» Your instructions: The lines to repeat are those below from the one containing "(285, 148) = (291, 144): black" down to the one containing "(612, 223) = (480, 427): yellow drum -> none", both included; reproduce them exactly and nothing else.
====== Data
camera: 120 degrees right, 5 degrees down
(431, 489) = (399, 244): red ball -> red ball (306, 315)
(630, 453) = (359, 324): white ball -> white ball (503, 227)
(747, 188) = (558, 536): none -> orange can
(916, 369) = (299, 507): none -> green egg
============
====== Data
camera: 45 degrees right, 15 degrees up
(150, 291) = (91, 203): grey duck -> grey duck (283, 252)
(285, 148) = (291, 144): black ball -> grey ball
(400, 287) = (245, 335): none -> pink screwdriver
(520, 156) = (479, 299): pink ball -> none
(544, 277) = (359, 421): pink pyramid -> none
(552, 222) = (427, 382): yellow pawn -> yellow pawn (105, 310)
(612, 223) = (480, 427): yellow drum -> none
============
====== Data
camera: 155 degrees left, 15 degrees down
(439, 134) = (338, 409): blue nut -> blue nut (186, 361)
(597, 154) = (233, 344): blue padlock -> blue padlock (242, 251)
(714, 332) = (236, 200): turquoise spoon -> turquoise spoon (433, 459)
============
» Task answer:
(285, 148) = (291, 144): black ball -> grey ball
(400, 287) = (245, 335): none -> pink screwdriver
(520, 156) = (479, 299): pink ball -> none
(544, 277) = (359, 421): pink pyramid -> none
(552, 222) = (427, 382): yellow pawn -> yellow pawn (105, 310)
(612, 223) = (480, 427): yellow drum -> none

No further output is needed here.